**Task directions:** In the records below, copy the line that contains "purple cone C4" and each line after it, word for word, through the last.

Before-and-after object listings
##########

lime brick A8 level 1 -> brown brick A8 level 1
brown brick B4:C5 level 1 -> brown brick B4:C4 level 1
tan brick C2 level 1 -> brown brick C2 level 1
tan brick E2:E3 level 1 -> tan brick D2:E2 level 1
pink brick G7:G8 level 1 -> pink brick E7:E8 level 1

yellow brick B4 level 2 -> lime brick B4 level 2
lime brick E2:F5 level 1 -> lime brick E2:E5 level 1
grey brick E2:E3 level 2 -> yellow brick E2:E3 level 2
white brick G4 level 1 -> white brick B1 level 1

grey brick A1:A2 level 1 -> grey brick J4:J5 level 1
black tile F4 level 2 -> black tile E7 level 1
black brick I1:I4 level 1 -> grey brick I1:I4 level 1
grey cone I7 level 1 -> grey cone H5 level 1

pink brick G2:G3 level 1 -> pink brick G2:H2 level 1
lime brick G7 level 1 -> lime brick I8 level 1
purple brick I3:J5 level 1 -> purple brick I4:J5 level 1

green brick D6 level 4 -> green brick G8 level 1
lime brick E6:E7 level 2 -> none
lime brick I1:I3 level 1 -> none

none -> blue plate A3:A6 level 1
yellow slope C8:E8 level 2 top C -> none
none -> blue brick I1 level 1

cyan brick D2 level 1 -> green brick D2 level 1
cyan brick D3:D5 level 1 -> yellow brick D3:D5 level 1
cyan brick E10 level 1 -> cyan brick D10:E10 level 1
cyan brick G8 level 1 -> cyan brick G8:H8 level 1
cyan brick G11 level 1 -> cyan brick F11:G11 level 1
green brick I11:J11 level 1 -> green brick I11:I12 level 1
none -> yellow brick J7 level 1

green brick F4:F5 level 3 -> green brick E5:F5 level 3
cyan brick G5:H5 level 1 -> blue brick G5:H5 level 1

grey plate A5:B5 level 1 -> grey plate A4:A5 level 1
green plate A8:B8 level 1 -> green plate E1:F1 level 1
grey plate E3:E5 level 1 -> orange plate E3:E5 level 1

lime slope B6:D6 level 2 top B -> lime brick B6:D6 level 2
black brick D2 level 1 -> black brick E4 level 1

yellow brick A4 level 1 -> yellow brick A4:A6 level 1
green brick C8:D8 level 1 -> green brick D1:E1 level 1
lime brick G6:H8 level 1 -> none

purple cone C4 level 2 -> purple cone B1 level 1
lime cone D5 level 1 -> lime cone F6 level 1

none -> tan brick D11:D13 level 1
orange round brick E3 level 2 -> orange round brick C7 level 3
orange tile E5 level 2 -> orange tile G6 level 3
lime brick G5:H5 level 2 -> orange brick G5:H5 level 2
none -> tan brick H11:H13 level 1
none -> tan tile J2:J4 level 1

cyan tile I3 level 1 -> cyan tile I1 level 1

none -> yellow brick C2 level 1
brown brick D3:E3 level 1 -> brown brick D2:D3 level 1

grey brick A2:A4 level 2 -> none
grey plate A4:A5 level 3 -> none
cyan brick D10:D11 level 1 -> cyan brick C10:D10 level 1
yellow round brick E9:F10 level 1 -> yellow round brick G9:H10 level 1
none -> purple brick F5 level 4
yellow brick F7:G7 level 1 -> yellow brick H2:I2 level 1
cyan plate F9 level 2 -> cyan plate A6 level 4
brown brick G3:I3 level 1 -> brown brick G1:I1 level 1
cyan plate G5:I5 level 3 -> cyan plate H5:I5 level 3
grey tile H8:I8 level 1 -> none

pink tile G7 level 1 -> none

##########

**Response to this exercise:**
purple cone C4 level 2 -> purple cone B1 level 1
lime cone D5 level 1 -> lime cone F6 level 1

none -> tan brick D11:D13 level 1
orange round brick E3 level 2 -> orange round brick C7 level 3
orange tile E5 level 2 -> orange tile G6 level 3
lime brick G5:H5 level 2 -> orange brick G5:H5 level 2
none -> tan brick H11:H13 level 1
none -> tan tile J2:J4 level 1

cyan tile I3 level 1 -> cyan tile I1 level 1

none -> yellow brick C2 level 1
brown brick D3:E3 level 1 -> brown brick D2:D3 level 1

grey brick A2:A4 level 2 -> none
grey plate A4:A5 level 3 -> none
cyan brick D10:D11 level 1 -> cyan brick C10:D10 level 1
yellow round brick E9:F10 level 1 -> yellow round brick G9:H10 level 1
none -> purple brick F5 level 4
yellow brick F7:G7 level 1 -> yellow brick H2:I2 level 1
cyan plate F9 level 2 -> cyan plate A6 level 4
brown brick G3:I3 level 1 -> brown brick G1:I1 level 1
cyan plate G5:I5 level 3 -> cyan plate H5:I5 level 3
grey tile H8:I8 level 1 -> none

pink tile G7 level 1 -> none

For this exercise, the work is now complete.